• ASSIGNMENT: Write out the data below exactly as given, without any of its pictures.

(Colored object listings)

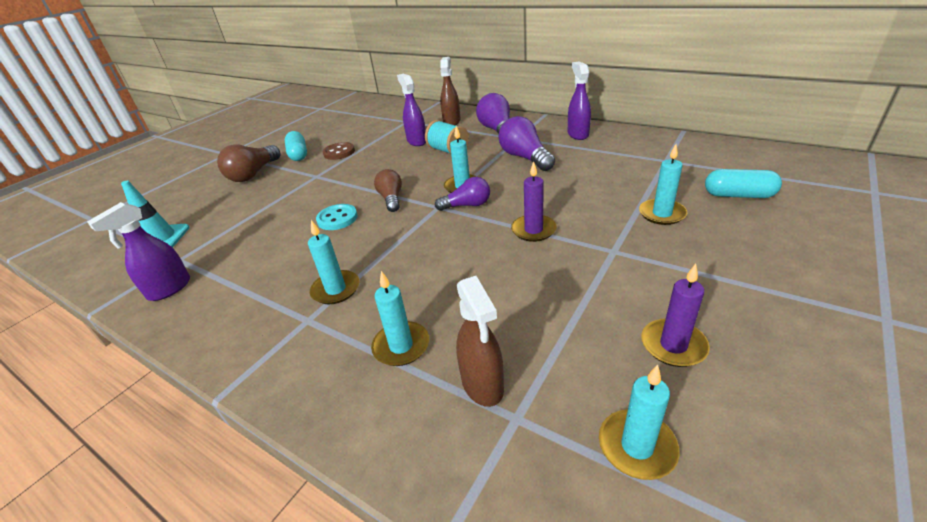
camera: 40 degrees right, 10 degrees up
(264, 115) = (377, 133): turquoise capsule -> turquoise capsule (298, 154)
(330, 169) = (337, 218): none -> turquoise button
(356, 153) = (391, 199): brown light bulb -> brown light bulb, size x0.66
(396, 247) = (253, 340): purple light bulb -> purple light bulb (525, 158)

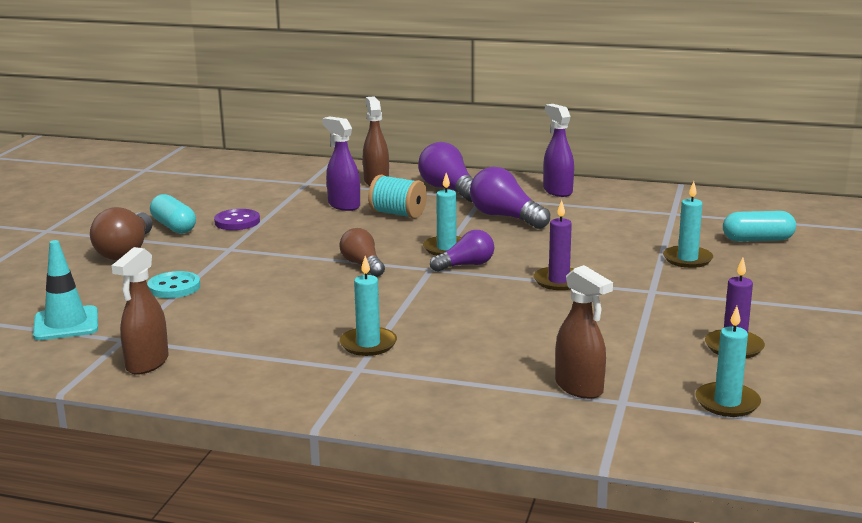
camera: 20 degrees left, 15 degrees down
(169, 289) = (147, 363): purple spray bottle -> brown spray bottle
(337, 218) = (307, 287): turquoise button -> turquoise button (174, 287)
(339, 152) = (237, 222): brown button -> purple button
(401, 346) = (480, 374): turquoise candle -> none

• EXERCISE ANSWER:
camera: 40 degrees right, 10 degrees up
(264, 115) = (377, 133): turquoise capsule -> turquoise capsule (298, 154)
(330, 169) = (337, 218): none -> turquoise button
(356, 153) = (391, 199): brown light bulb -> brown light bulb, size x0.66
(396, 247) = (253, 340): purple light bulb -> purple light bulb (525, 158)

camera: 20 degrees left, 15 degrees down
(169, 289) = (147, 363): purple spray bottle -> brown spray bottle
(337, 218) = (307, 287): turquoise button -> turquoise button (174, 287)
(339, 152) = (237, 222): brown button -> purple button
(401, 346) = (480, 374): turquoise candle -> none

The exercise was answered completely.